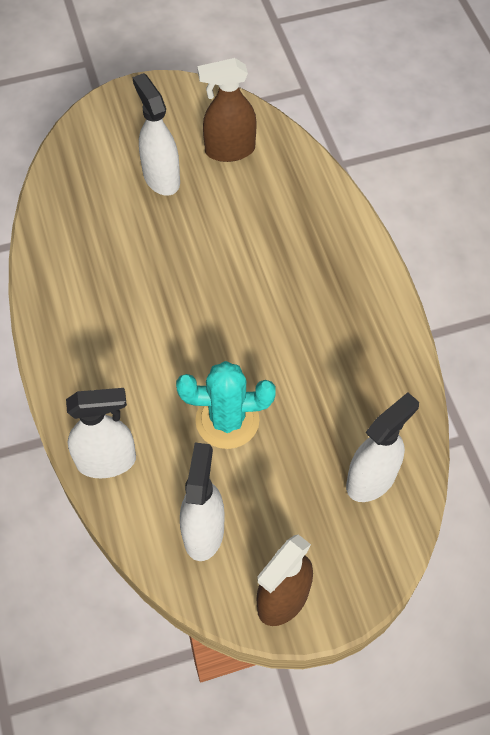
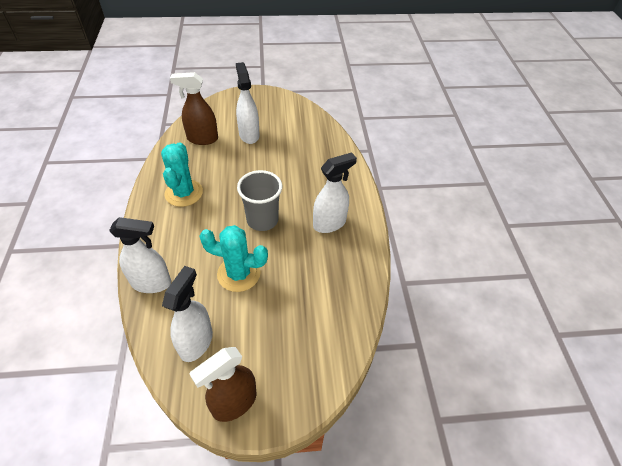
camera: 10 degrees right, 10 degrees down
(96, 306) = (184, 193): none -> turquoise cactus
(229, 150) = (293, 128): brown spray bottle -> brown spray bottle (202, 139)
(233, 327) = (262, 220): none -> grey cup
(371, 479) = (323, 331): white spray bottle -> white spray bottle (329, 223)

-*-*-

For each line in the data above that contains the string "spray", extract the line.

### Output for this task
(229, 150) = (293, 128): brown spray bottle -> brown spray bottle (202, 139)
(371, 479) = (323, 331): white spray bottle -> white spray bottle (329, 223)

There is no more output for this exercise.